简短任务: 请把下面的数据从头到尾逐行原样照抄一遍，只略去表示图片的那几行。

所示数据:

● ● ●

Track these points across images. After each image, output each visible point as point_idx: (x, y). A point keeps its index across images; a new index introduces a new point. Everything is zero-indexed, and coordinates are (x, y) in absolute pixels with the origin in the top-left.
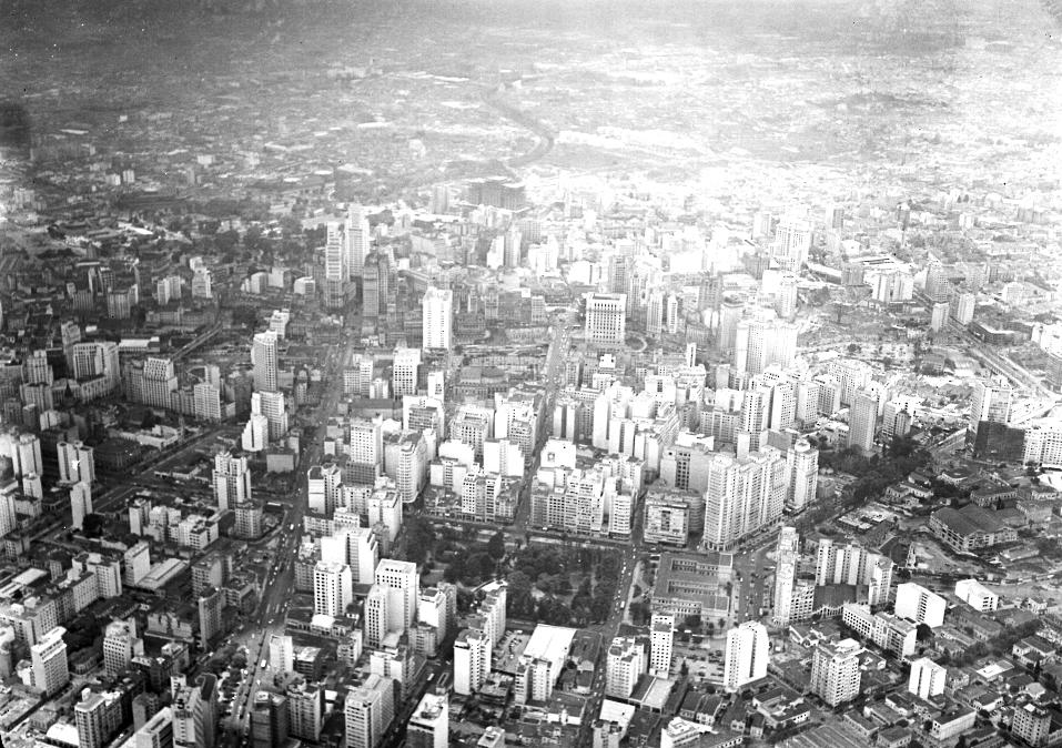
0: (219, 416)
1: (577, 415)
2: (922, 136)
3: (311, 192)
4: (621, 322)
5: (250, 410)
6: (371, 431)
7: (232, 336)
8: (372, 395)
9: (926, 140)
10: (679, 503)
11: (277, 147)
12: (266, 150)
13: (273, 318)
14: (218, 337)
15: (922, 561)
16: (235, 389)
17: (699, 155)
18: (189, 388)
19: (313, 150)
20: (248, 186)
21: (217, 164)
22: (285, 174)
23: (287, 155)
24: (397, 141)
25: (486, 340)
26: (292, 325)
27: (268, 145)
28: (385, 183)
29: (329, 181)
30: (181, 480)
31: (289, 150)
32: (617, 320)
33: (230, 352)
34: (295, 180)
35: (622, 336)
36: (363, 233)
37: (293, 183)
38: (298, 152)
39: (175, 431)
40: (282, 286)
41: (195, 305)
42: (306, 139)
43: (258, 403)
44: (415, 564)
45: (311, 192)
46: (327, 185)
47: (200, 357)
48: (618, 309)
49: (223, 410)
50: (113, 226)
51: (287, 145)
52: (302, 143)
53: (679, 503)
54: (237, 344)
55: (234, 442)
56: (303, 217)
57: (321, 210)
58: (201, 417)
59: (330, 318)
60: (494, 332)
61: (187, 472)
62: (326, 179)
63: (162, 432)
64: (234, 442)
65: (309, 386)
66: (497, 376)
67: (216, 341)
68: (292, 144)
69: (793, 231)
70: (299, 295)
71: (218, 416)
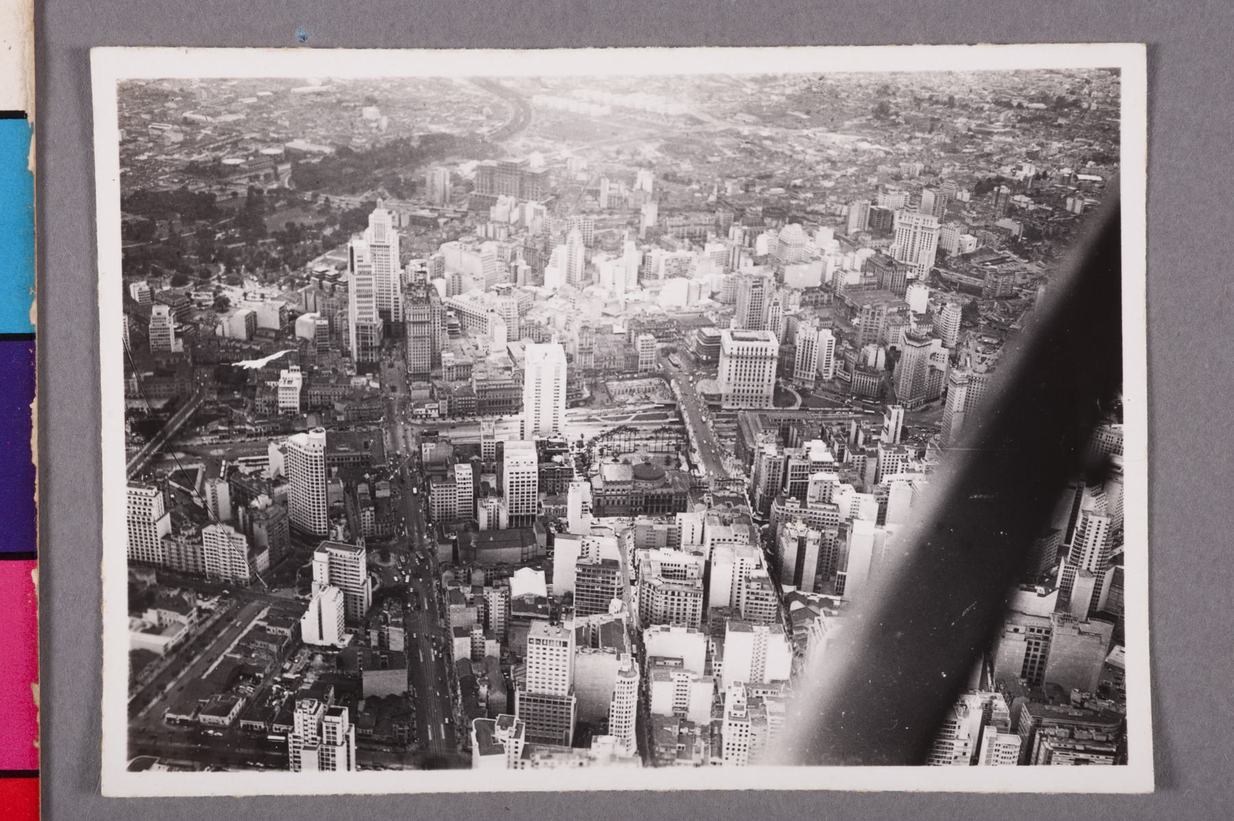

● ● ●

正确答案:
Track these points across images. After each image, output each visible point as point_idx: (x, y). A point keeps its index across images; a new index introduces a new point. Everything is zero-indexed, and coordinates are (x, y) in absolute pixels with the origin in the top-left.
0: (219, 416)
1: (577, 415)
2: (922, 136)
3: (311, 192)
4: (621, 322)
5: (250, 410)
6: (371, 431)
7: (232, 336)
8: (372, 395)
9: (926, 140)
10: (679, 503)
11: (277, 147)
12: (266, 150)
13: (273, 318)
14: (218, 337)
15: (922, 561)
16: (235, 389)
17: (699, 155)
18: (189, 388)
19: (313, 150)
20: (248, 186)
21: (217, 164)
22: (285, 174)
23: (287, 155)
24: (397, 141)
25: (486, 340)
26: (292, 325)
27: (268, 145)
28: (385, 183)
29: (329, 181)
30: (181, 480)
31: (289, 150)
32: (617, 320)
33: (230, 352)
34: (295, 180)
35: (622, 336)
36: (363, 233)
37: (293, 183)
38: (298, 152)
39: (175, 431)
40: (282, 286)
41: (195, 305)
42: (306, 139)
43: (258, 403)
44: (415, 564)
45: (311, 192)
46: (327, 185)
47: (200, 357)
48: (618, 309)
49: (223, 410)
50: (113, 226)
51: (287, 145)
52: (302, 143)
53: (679, 503)
54: (237, 344)
55: (234, 442)
56: (303, 217)
57: (321, 210)
58: (201, 417)
59: (330, 318)
60: (494, 332)
61: (187, 472)
62: (326, 179)
63: (162, 432)
64: (234, 442)
65: (309, 386)
66: (497, 376)
67: (216, 341)
68: (292, 144)
69: (793, 231)
70: (299, 295)
71: (218, 416)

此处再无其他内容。